▸ **Scene change data**:
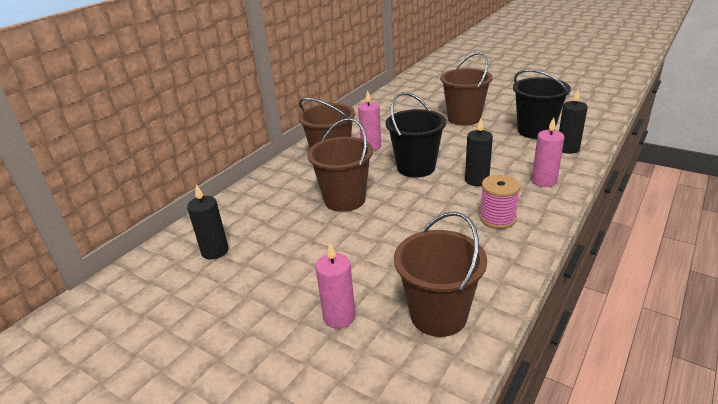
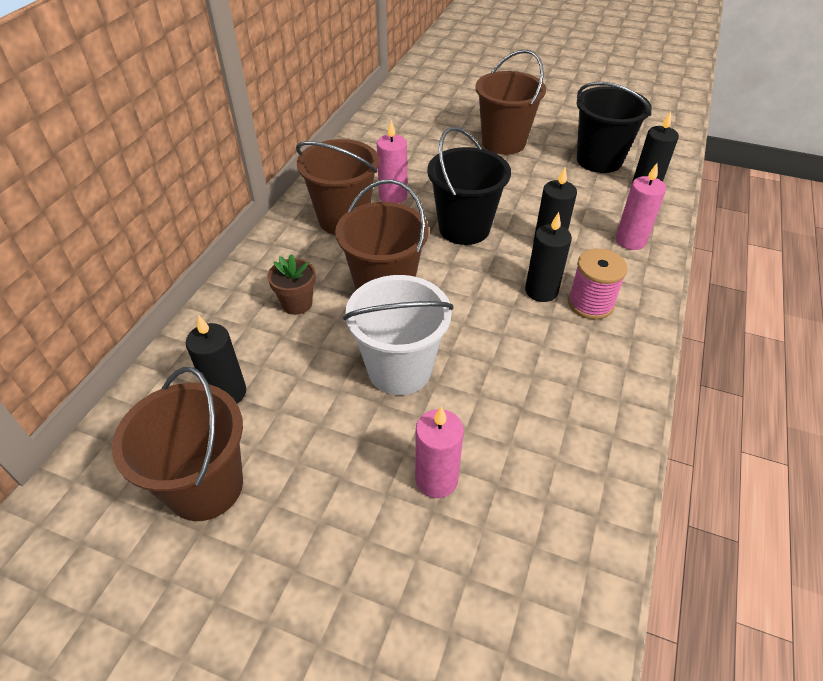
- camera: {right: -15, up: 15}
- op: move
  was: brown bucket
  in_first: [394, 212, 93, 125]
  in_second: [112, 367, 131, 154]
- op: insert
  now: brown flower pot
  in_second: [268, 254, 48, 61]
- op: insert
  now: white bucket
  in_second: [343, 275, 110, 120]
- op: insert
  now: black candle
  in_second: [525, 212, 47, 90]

▸ **Problem details**:
The records above must be returned exactly, with each picture omitted.

▸ **Reply to the task**:
- camera: {right: -15, up: 15}
- op: move
  was: brown bucket
  in_first: [394, 212, 93, 125]
  in_second: [112, 367, 131, 154]
- op: insert
  now: brown flower pot
  in_second: [268, 254, 48, 61]
- op: insert
  now: white bucket
  in_second: [343, 275, 110, 120]
- op: insert
  now: black candle
  in_second: [525, 212, 47, 90]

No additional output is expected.